Problem requirements
Every entry must be reproduced word for word.
**** Data supplied
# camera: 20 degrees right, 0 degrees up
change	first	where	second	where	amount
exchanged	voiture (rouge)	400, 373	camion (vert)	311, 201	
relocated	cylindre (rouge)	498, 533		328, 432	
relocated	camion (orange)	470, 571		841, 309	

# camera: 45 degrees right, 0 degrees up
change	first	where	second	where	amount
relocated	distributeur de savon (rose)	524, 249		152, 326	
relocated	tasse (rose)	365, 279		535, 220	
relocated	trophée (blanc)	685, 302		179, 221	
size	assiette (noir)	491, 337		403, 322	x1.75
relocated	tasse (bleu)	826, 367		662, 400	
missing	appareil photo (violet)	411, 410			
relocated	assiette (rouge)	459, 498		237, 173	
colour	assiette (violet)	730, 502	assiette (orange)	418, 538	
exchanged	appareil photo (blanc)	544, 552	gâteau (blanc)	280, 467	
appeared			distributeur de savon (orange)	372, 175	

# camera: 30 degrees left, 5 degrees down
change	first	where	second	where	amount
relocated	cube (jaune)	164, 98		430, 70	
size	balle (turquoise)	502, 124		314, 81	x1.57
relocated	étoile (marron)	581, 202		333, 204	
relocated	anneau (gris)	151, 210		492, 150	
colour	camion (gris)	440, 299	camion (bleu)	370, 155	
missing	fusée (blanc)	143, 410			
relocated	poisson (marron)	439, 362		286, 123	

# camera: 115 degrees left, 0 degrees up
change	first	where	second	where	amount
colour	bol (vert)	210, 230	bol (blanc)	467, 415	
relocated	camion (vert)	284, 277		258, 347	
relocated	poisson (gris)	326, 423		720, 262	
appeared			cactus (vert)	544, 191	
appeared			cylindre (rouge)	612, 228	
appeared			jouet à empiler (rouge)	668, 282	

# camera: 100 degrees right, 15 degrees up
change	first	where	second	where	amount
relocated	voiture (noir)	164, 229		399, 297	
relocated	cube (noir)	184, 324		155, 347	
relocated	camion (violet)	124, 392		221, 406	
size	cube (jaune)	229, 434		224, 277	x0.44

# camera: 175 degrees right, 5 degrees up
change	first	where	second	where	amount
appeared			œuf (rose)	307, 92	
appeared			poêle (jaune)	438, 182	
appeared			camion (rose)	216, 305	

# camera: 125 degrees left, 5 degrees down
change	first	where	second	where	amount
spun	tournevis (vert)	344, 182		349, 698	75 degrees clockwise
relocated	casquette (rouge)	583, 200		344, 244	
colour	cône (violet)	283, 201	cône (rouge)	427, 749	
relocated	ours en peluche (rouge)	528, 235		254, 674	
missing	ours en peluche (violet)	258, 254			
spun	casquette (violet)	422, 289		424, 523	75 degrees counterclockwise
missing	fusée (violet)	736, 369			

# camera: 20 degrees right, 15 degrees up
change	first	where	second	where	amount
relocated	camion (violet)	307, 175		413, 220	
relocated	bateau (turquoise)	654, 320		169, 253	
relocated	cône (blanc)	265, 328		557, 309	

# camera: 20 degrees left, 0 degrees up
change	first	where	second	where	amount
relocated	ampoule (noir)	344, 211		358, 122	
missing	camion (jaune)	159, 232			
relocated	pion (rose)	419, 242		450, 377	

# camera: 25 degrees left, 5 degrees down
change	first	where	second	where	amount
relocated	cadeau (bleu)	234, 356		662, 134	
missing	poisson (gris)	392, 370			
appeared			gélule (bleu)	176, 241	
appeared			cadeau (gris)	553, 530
********
Exercise solution
# camera: 20 degrees right, 0 degrees up
change	first	where	second	where	amount
exchanged	voiture (rouge)	400, 373	camion (vert)	311, 201	
relocated	cylindre (rouge)	498, 533		328, 432	
relocated	camion (orange)	470, 571		841, 309	

# camera: 45 degrees right, 0 degrees up
change	first	where	second	where	amount
relocated	distributeur de savon (rose)	524, 249		152, 326	
relocated	tasse (rose)	365, 279		535, 220	
relocated	trophée (blanc)	685, 302		179, 221	
size	assiette (noir)	491, 337		403, 322	x1.75
relocated	tasse (bleu)	826, 367		662, 400	
missing	appareil photo (violet)	411, 410			
relocated	assiette (rouge)	459, 498		237, 173	
colour	assiette (violet)	730, 502	assiette (orange)	418, 538	
exchanged	appareil photo (blanc)	544, 552	gâteau (blanc)	280, 467	
appeared			distributeur de savon (orange)	372, 175	

# camera: 30 degrees left, 5 degrees down
change	first	where	second	where	amount
relocated	cube (jaune)	164, 98		430, 70	
size	balle (turquoise)	502, 124		314, 81	x1.57
relocated	étoile (marron)	581, 202		333, 204	
relocated	anneau (gris)	151, 210		492, 150	
colour	camion (gris)	440, 299	camion (bleu)	370, 155	
missing	fusée (blanc)	143, 410			
relocated	poisson (marron)	439, 362		286, 123	

# camera: 115 degrees left, 0 degrees up
change	first	where	second	where	amount
colour	bol (vert)	210, 230	bol (blanc)	467, 415	
relocated	camion (vert)	284, 277		258, 347	
relocated	poisson (gris)	326, 423		720, 262	
appeared			cactus (vert)	544, 191	
appeared			cylindre (rouge)	612, 228	
appeared			jouet à empiler (rouge)	668, 282	

# camera: 100 degrees right, 15 degrees up
change	first	where	second	where	amount
relocated	voiture (noir)	164, 229		399, 297	
relocated	cube (noir)	184, 324		155, 347	
relocated	camion (violet)	124, 392		221, 406	
size	cube (jaune)	229, 434		224, 277	x0.44

# camera: 175 degrees right, 5 degrees up
change	first	where	second	where	amount
appeared			œuf (rose)	307, 92	
appeared			poêle (jaune)	438, 182	
appeared			camion (rose)	216, 305	

# camera: 125 degrees left, 5 degrees down
change	first	where	second	where	amount
spun	tournevis (vert)	344, 182		349, 698	75 degrees clockwise
relocated	casquette (rouge)	583, 200		344, 244	
colour	cône (violet)	283, 201	cône (rouge)	427, 749	
relocated	ours en peluche (rouge)	528, 235		254, 674	
missing	ours en peluche (violet)	258, 254			
spun	casquette (violet)	422, 289		424, 523	75 degrees counterclockwise
missing	fusée (violet)	736, 369			

# camera: 20 degrees right, 15 degrees up
change	first	where	second	where	amount
relocated	camion (violet)	307, 175		413, 220	
relocated	bateau (turquoise)	654, 320		169, 253	
relocated	cône (blanc)	265, 328		557, 309	

# camera: 20 degrees left, 0 degrees up
change	first	where	second	where	amount
relocated	ampoule (noir)	344, 211		358, 122	
missing	camion (jaune)	159, 232			
relocated	pion (rose)	419, 242		450, 377	

# camera: 25 degrees left, 5 degrees down
change	first	where	second	where	amount
relocated	cadeau (bleu)	234, 356		662, 134	
missing	poisson (gris)	392, 370			
appeared			gélule (bleu)	176, 241	
appeared			cadeau (gris)	553, 530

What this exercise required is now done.